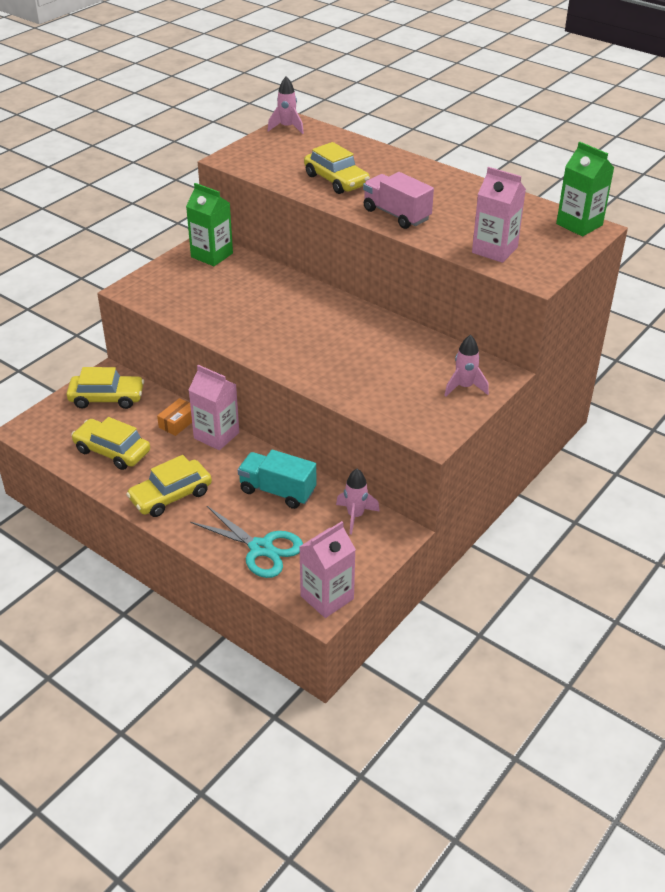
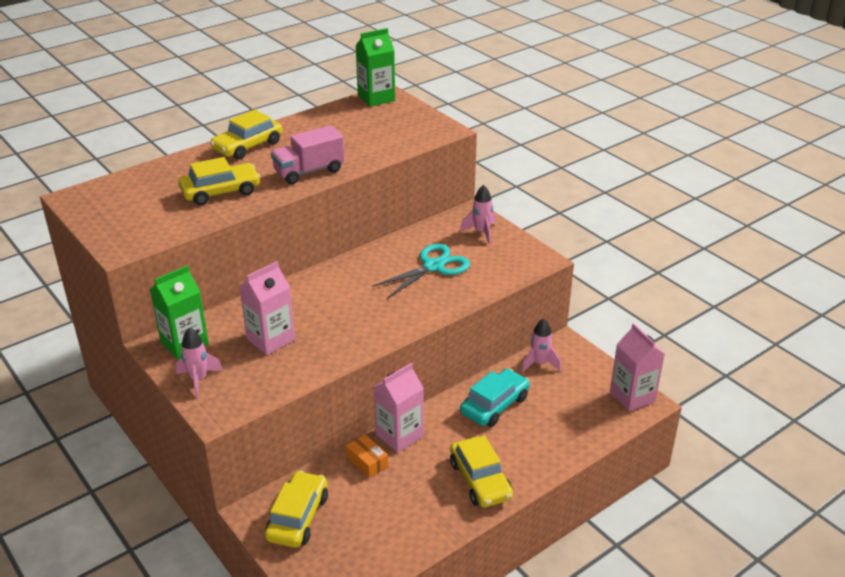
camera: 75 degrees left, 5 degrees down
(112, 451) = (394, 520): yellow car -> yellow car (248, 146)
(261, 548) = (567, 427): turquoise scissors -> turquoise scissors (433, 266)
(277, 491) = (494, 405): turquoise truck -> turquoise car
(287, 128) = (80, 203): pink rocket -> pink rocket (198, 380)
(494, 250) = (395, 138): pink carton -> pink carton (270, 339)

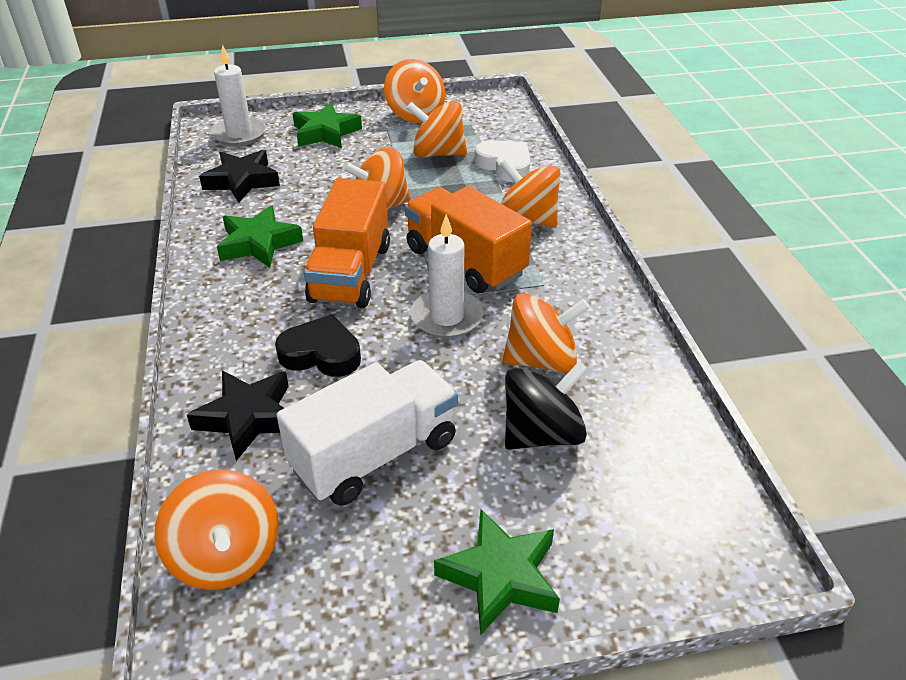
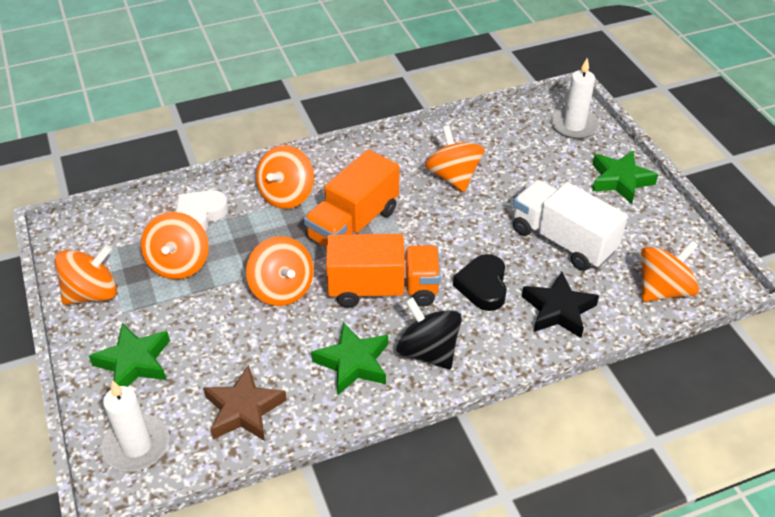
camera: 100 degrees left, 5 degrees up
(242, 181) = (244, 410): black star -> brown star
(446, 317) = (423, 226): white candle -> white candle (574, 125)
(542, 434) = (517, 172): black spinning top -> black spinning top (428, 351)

•••

--- WORK REQUIRED ---
Could you return every line from the entries above in which the string "turquoise" occurs?

--- SOLUTION ---
(261, 548) = (567, 427): turquoise scissors -> turquoise scissors (433, 266)
(277, 491) = (494, 405): turquoise truck -> turquoise car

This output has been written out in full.